WHAT YOU WILL DO
Would you copy out only the lines from the one with "(495, 518) = (534, 274): yellow" to the end of the records, exactly as they stand?

DATA SHOWN
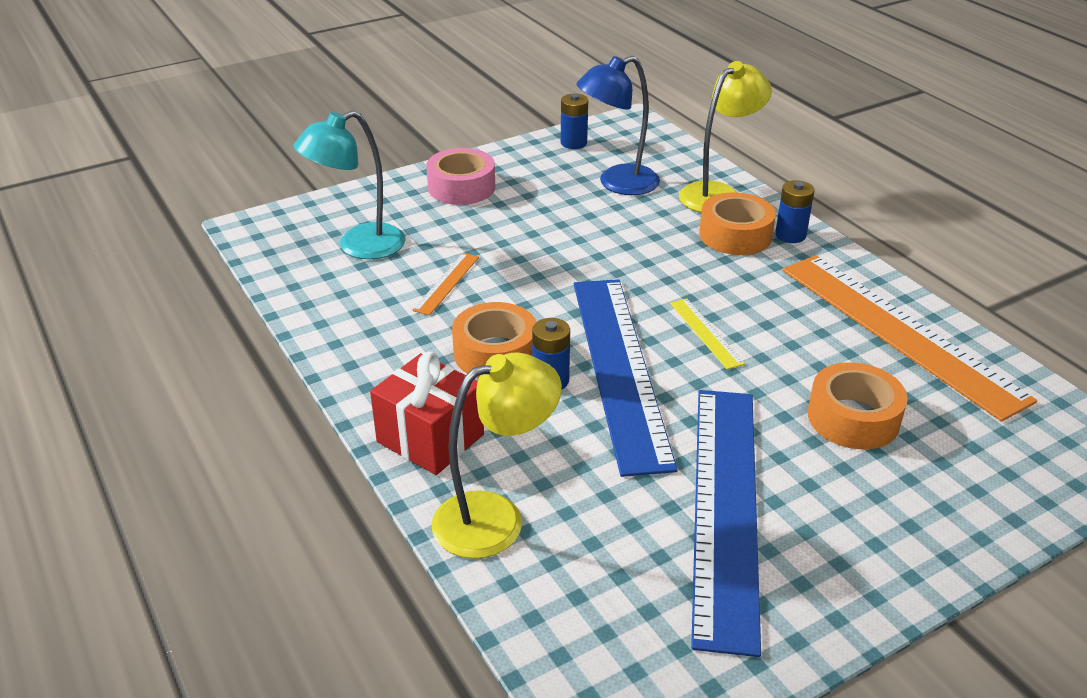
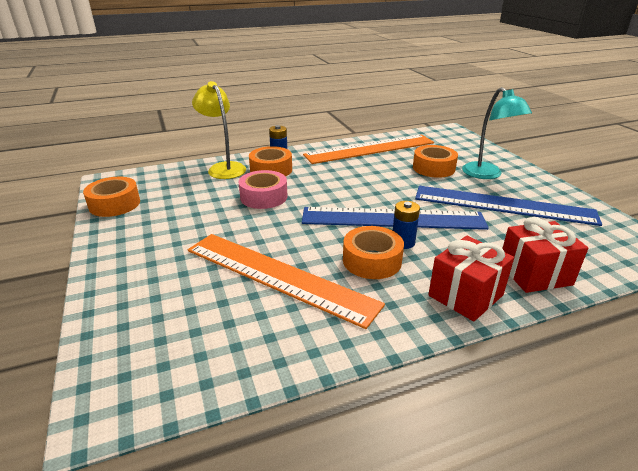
camera: 80 degrees left, 5 degrees down
(359, 246) = (196, 323): turquoise lamp -> turquoise lamp (487, 175)
(447, 283) = (278, 276): orange ruler -> orange ruler, size x2.47
(461, 187) = (137, 259): pink tape -> pink tape (264, 197)
(495, 518) = (534, 274): yellow lamp -> red gift
(573, 143) = (114, 204): blue battery -> orange tape
(617, 183) = (186, 195): blue lamp -> none
(705, 333) = (362, 190): yellow ruler -> none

RESPONSE TO THIS TASK
(495, 518) = (534, 274): yellow lamp -> red gift
(573, 143) = (114, 204): blue battery -> orange tape
(617, 183) = (186, 195): blue lamp -> none
(705, 333) = (362, 190): yellow ruler -> none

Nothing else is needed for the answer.